### Dataset excerpts
BEGIN
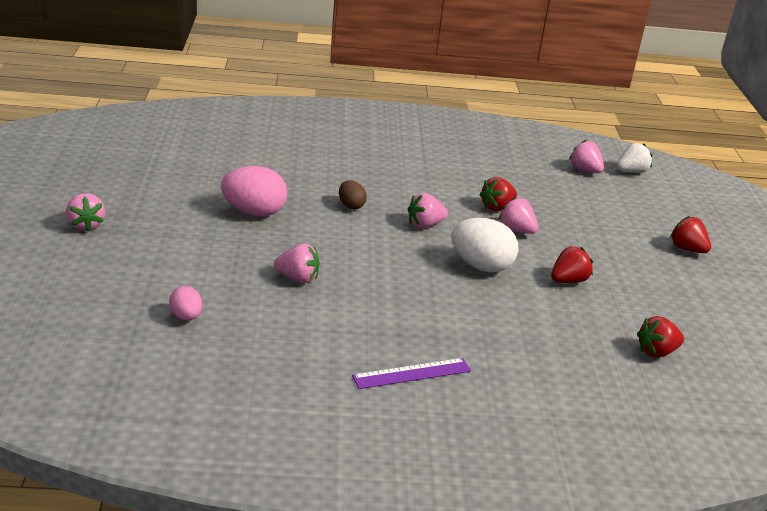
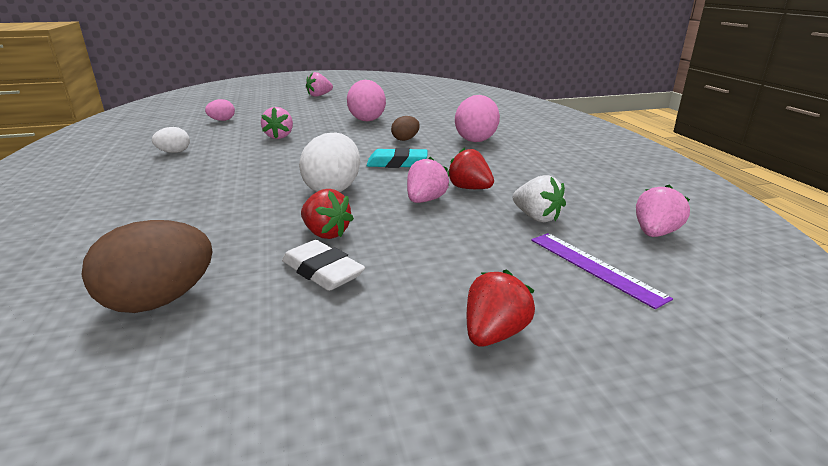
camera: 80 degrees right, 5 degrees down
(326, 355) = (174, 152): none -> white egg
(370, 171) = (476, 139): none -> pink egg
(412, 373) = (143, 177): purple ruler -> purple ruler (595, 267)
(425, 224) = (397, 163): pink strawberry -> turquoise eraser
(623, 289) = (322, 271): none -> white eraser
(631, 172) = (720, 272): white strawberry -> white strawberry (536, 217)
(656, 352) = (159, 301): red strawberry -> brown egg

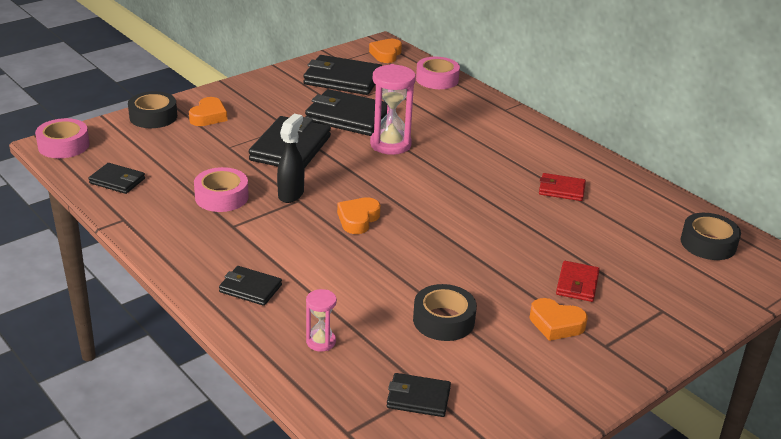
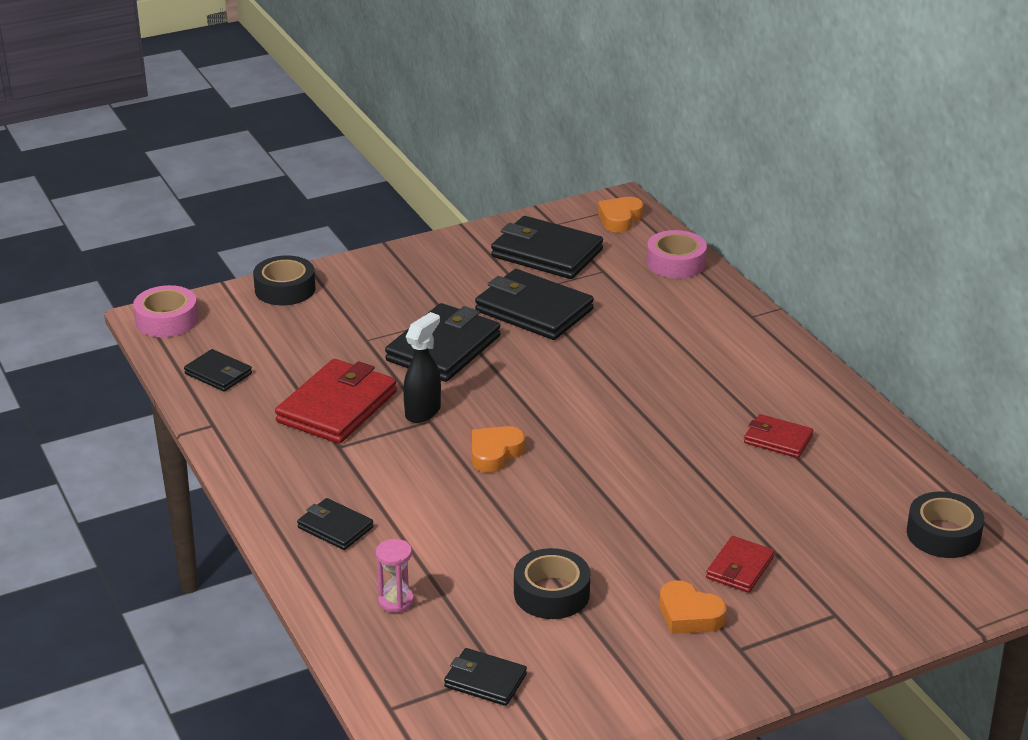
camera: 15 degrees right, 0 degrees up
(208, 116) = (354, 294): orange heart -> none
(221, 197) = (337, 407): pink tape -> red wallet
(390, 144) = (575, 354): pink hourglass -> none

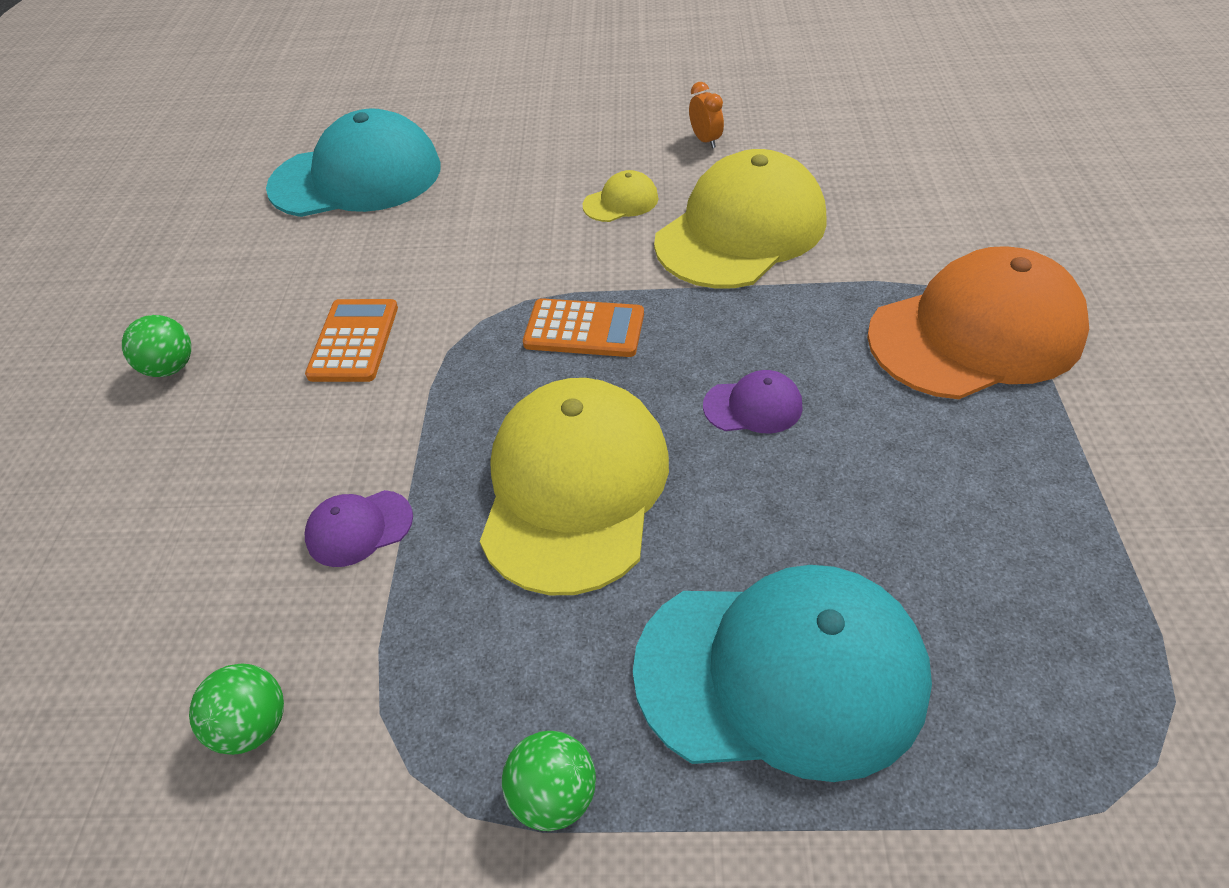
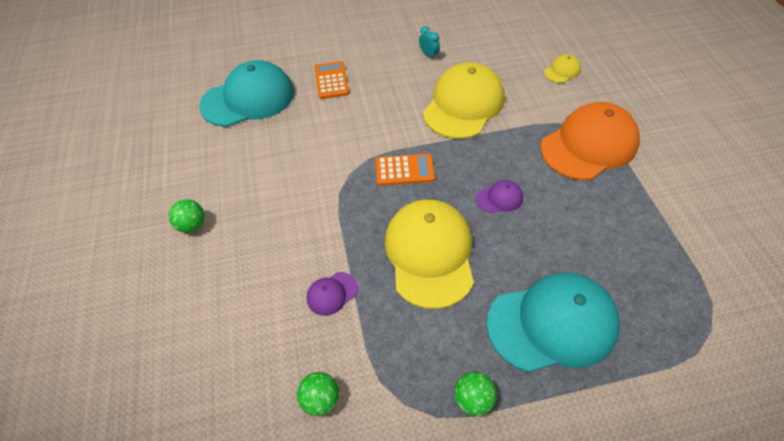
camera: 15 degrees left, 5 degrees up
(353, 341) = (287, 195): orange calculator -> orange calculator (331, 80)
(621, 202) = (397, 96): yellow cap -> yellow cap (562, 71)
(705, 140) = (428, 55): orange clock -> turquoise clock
END
BEGIN
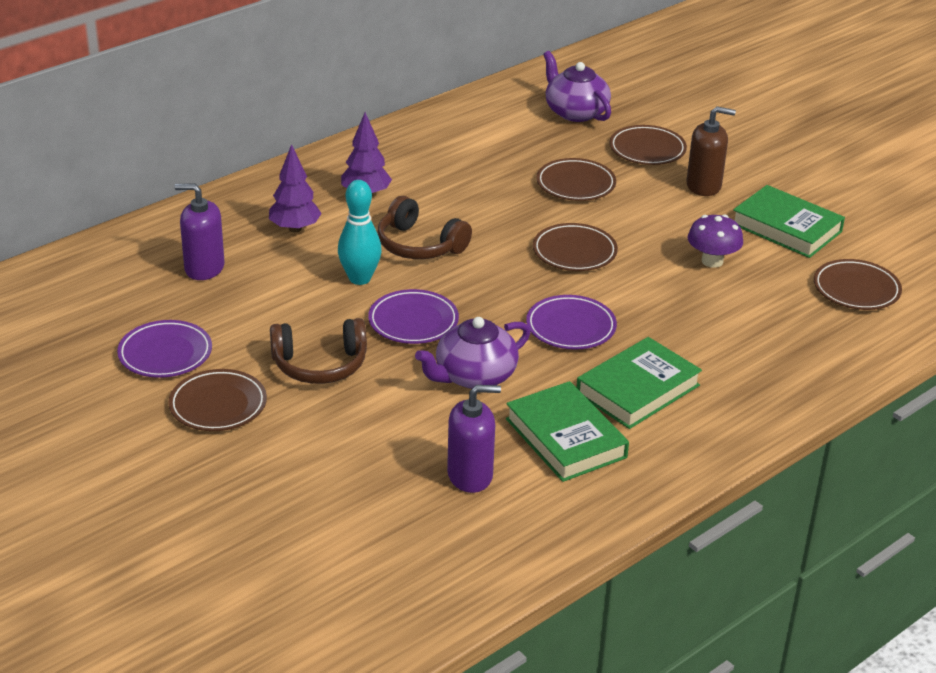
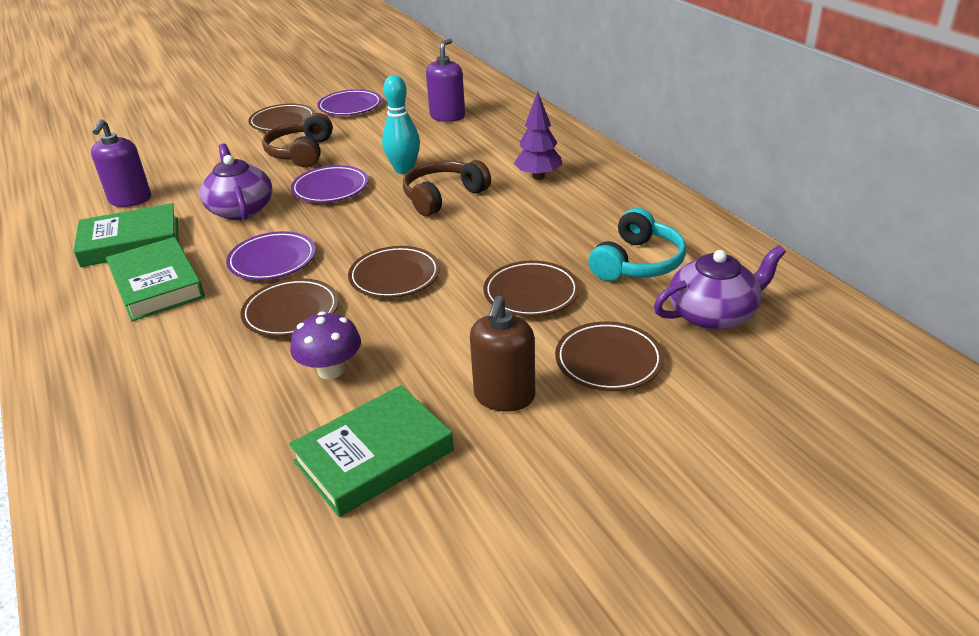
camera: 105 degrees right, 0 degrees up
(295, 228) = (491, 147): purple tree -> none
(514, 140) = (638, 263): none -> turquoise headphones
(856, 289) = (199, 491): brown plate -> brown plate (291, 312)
END
BEGIN
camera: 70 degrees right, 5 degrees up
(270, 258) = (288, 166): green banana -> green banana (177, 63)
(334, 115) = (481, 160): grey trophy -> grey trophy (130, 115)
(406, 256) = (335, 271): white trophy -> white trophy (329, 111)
END
### Goal of the exercise
Provide only the number of lines in the listing above that contain "eraser".

### Task result
2